[EXTRACTED MATERIAL]

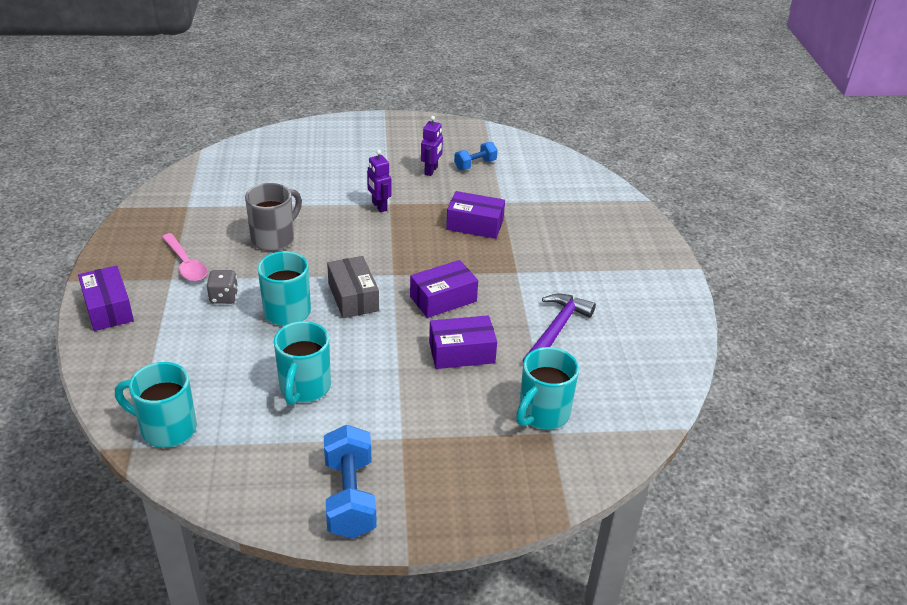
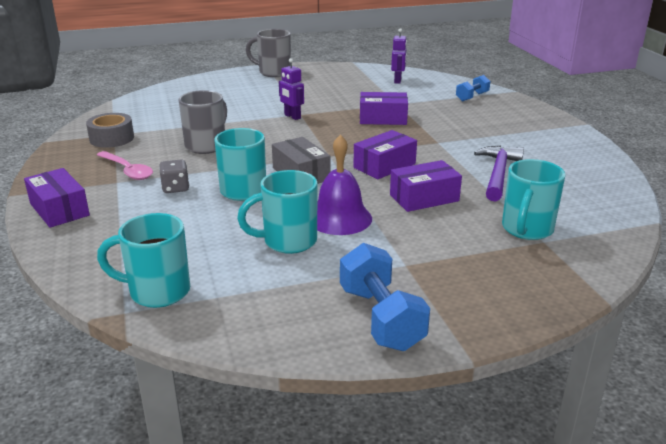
camera: 10 degrees left, 10 degrees down
turquoise mug [274,321,331,405] -> turquoise mug turned 75 degrees clockwise [237,170,317,254]
purple robot [421,116,443,176] -> purple robot moved to [391,28,407,84]
blue dumbbell [454,142,498,170] -> blue dumbbell moved to [456,75,490,102]
none -> grey tape [86,113,134,148]
none -> grey mug [246,29,291,77]
none -> purple bell [317,134,372,235]

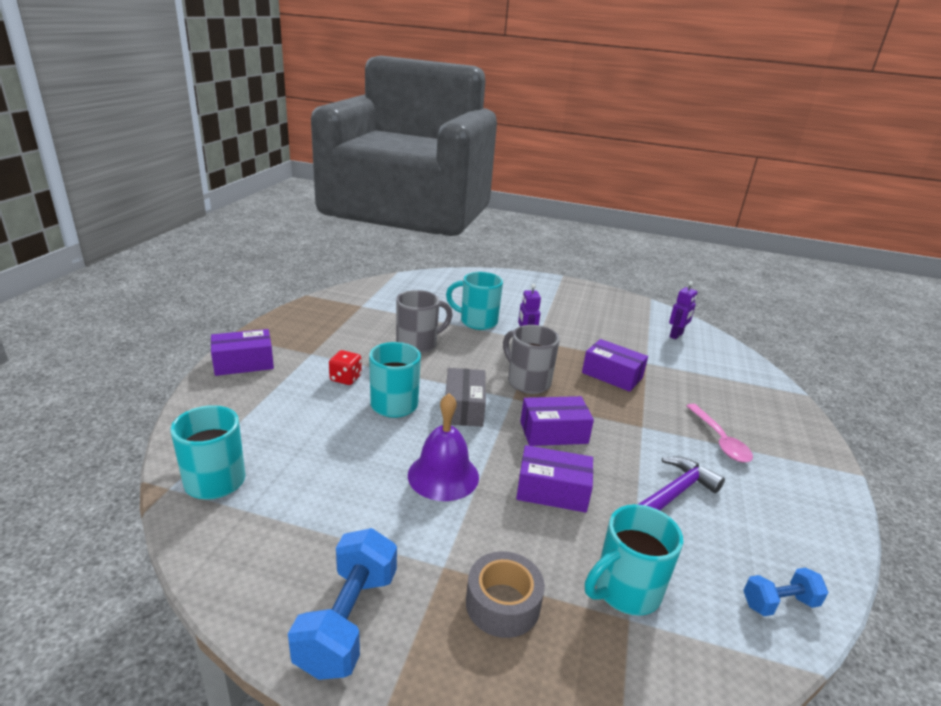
camera: 30 degrees right, 0 degrees up
purple box [24,168,90,228] -> purple box turned 75 degrees clockwise [211,329,274,376]
grey tape [86,113,134,148] -> grey tape moved to [466,551,545,638]
pink spoon [97,151,153,180] -> pink spoon moved to [686,404,753,462]
grey dice [159,160,189,193] -> red dice [329,350,362,385]
turquoise mug [237,170,317,254] -> turquoise mug moved to [446,272,503,330]
grey mug [246,29,291,77] -> grey mug moved to [503,325,560,394]
blue dumbbell [456,75,490,102] -> blue dumbbell moved to [743,568,828,616]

[/EXTRACTED MATERIAL]

◆ PROBLEM STATEMENT ◆
Quote the records above in full, dropping each picture.

◆ FINISHED TASK ◆
camera: 10 degrees left, 10 degrees down
turquoise mug [274,321,331,405] -> turquoise mug turned 75 degrees clockwise [237,170,317,254]
purple robot [421,116,443,176] -> purple robot moved to [391,28,407,84]
blue dumbbell [454,142,498,170] -> blue dumbbell moved to [456,75,490,102]
none -> grey tape [86,113,134,148]
none -> grey mug [246,29,291,77]
none -> purple bell [317,134,372,235]

camera: 30 degrees right, 0 degrees up
purple box [24,168,90,228] -> purple box turned 75 degrees clockwise [211,329,274,376]
grey tape [86,113,134,148] -> grey tape moved to [466,551,545,638]
pink spoon [97,151,153,180] -> pink spoon moved to [686,404,753,462]
grey dice [159,160,189,193] -> red dice [329,350,362,385]
turquoise mug [237,170,317,254] -> turquoise mug moved to [446,272,503,330]
grey mug [246,29,291,77] -> grey mug moved to [503,325,560,394]
blue dumbbell [456,75,490,102] -> blue dumbbell moved to [743,568,828,616]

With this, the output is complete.